[DATASET ENTRIES]
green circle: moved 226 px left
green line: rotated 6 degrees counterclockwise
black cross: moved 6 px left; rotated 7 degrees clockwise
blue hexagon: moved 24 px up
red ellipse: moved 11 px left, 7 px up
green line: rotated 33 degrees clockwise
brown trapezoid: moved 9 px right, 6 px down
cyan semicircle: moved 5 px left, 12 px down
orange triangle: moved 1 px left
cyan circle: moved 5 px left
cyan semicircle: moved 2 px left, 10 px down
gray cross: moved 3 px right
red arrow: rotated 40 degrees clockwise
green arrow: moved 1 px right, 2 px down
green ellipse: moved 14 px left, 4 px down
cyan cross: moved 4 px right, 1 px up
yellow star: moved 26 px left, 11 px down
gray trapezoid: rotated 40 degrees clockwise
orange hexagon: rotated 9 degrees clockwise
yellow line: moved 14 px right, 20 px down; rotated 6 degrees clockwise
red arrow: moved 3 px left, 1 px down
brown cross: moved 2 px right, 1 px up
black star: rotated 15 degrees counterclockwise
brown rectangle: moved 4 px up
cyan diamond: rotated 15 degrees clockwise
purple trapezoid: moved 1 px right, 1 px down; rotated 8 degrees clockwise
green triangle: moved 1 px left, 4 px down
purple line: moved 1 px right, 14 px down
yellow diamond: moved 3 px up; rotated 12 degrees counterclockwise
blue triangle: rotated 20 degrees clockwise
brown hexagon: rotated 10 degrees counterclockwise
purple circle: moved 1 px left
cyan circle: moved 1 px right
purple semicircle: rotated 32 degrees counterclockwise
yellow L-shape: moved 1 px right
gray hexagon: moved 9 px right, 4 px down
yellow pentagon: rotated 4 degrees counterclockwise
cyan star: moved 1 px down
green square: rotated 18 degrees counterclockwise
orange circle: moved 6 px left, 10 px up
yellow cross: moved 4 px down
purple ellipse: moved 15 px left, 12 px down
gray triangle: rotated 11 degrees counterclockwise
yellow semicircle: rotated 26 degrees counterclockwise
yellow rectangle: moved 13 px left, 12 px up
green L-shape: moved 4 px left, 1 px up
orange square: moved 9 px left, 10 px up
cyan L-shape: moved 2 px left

[WORK INSTRUCTIONS] The lines from the one with "orange square: moved 9 px left, 10 px up" through the final line of the data are to be reproduced exactly, both included, with no other lines.

[ANSWER TO THIS EXERCISE]
orange square: moved 9 px left, 10 px up
cyan L-shape: moved 2 px left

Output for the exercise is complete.